Set problem | Find each line below that contains the string "grace" and copy those lines in full.

Dataset content |
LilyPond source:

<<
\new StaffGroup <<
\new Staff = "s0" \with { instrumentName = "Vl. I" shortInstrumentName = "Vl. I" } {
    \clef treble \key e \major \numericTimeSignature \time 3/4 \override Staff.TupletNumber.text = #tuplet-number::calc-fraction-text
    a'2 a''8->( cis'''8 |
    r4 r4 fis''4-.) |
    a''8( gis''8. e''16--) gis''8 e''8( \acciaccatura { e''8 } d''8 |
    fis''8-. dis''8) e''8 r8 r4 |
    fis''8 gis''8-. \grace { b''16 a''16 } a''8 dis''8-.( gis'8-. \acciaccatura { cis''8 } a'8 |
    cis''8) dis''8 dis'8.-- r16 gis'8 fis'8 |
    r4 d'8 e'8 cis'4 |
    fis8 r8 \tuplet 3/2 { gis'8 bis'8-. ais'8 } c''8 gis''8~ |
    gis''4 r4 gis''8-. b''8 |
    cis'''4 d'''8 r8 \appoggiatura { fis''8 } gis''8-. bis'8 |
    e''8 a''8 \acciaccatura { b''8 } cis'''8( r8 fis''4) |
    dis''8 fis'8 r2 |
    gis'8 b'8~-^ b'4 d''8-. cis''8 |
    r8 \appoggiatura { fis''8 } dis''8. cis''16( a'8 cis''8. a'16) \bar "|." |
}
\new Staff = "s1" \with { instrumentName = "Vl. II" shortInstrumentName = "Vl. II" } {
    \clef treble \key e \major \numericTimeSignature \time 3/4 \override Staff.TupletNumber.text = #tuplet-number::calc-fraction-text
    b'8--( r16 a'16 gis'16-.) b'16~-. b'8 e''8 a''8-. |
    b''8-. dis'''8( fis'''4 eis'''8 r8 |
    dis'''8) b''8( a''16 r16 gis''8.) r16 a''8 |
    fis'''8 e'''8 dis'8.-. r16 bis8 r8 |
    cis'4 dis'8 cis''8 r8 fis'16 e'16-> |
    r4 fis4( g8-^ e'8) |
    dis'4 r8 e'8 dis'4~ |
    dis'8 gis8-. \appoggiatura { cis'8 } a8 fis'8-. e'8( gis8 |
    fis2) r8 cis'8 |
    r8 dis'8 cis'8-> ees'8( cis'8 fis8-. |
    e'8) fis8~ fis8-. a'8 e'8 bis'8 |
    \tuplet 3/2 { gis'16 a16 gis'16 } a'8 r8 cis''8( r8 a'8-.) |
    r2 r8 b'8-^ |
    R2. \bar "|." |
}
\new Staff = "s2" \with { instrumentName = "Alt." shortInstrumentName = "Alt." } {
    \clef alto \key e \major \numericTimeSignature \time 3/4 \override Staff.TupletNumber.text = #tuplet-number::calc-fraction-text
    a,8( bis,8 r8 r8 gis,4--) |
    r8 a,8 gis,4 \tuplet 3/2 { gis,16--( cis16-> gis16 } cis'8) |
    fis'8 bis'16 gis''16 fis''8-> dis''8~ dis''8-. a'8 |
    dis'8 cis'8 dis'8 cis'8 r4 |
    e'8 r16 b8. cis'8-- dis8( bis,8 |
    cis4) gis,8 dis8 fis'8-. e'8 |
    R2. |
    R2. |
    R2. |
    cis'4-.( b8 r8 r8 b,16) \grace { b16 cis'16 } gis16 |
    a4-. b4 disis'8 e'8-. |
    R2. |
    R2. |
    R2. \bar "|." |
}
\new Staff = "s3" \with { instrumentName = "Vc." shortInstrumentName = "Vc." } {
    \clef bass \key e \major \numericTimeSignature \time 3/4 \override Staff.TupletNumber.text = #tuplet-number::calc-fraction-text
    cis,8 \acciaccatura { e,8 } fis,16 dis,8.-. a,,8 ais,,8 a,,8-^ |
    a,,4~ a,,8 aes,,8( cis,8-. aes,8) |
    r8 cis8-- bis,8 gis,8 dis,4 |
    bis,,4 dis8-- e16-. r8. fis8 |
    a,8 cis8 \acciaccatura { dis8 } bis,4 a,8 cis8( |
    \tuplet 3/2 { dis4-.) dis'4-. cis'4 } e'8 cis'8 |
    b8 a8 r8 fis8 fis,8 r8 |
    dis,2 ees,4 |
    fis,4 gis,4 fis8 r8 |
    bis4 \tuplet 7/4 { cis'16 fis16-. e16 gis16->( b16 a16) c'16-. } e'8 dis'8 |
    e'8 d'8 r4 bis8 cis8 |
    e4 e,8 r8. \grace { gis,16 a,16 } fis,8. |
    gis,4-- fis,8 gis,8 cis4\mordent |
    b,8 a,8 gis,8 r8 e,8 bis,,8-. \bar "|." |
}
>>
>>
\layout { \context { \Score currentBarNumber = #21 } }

Solution to the exercise |
    fis''8 gis''8-. \grace { b''16 a''16 } a''8 dis''8-.( gis'8-. \acciaccatura { cis''8 } a'8 |
    cis'4-.( b8 r8 r8 b,16) \grace { b16 cis'16 } gis16 |
    e4 e,8 r8. \grace { gis,16 a,16 } fis,8. |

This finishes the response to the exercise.